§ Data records
====================

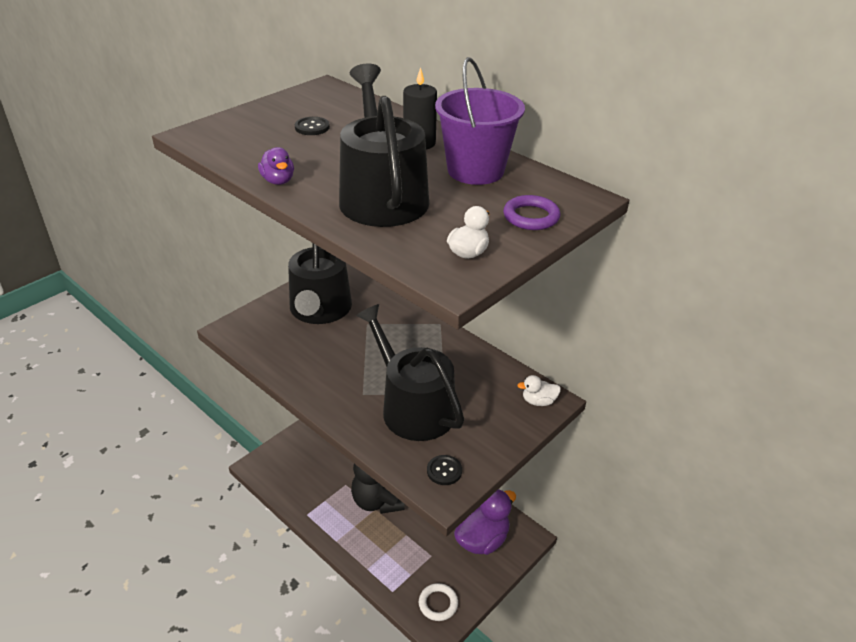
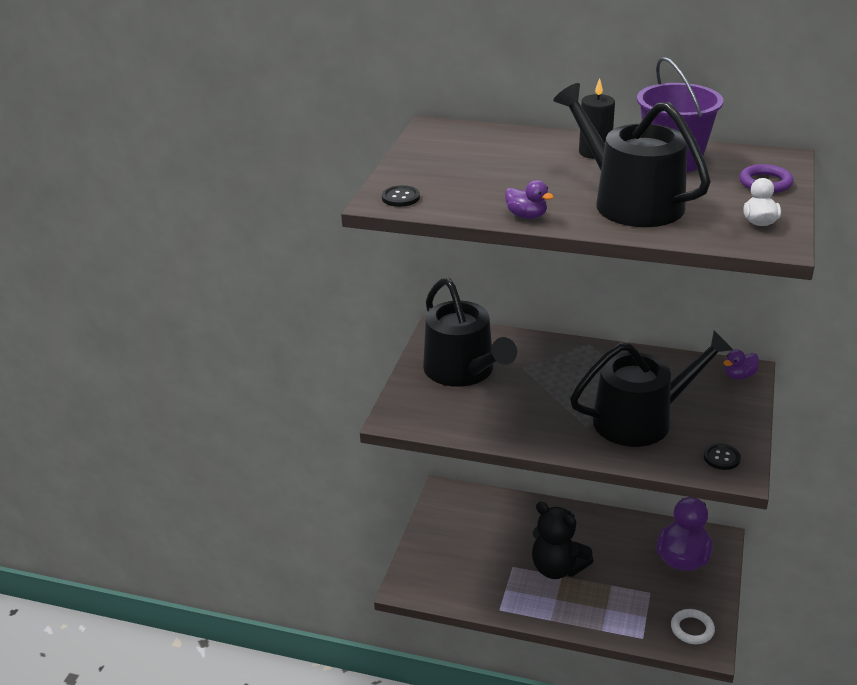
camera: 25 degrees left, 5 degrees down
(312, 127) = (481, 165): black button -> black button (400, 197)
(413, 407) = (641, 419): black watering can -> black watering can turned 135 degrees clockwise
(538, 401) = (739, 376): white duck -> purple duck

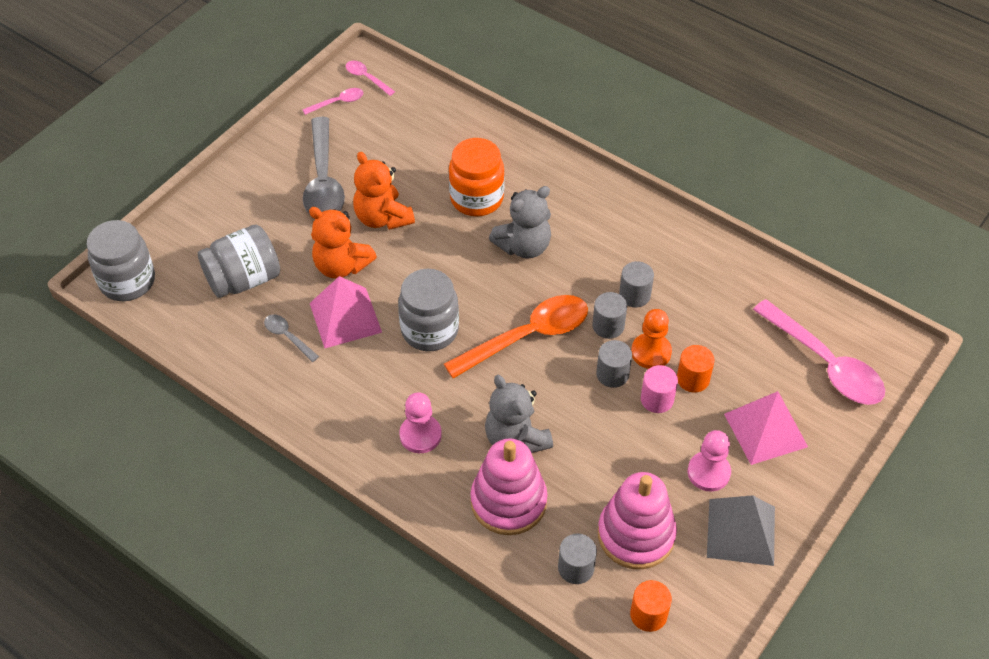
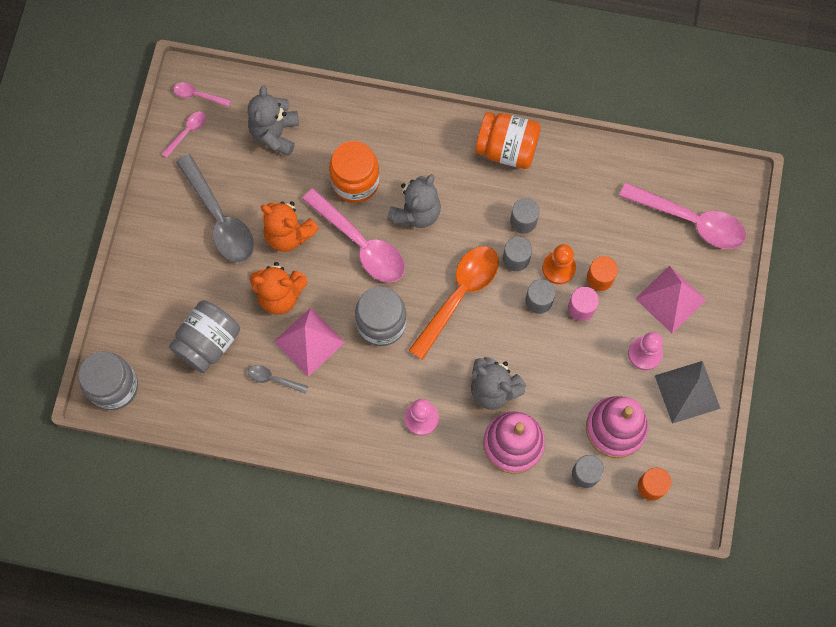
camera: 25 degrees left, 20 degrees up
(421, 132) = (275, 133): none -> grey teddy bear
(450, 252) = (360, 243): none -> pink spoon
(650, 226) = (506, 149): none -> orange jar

====================

§ Instructions for the task
Omit the pictures; print the records above exactly.

§ The completed task
camera: 25 degrees left, 5 degrees down
(312, 127) = (481, 165): black button -> black button (400, 197)
(413, 407) = (641, 419): black watering can -> black watering can turned 135 degrees clockwise
(538, 401) = (739, 376): white duck -> purple duck

camera: 25 degrees left, 20 degrees up
(421, 132) = (275, 133): none -> grey teddy bear
(450, 252) = (360, 243): none -> pink spoon
(650, 226) = (506, 149): none -> orange jar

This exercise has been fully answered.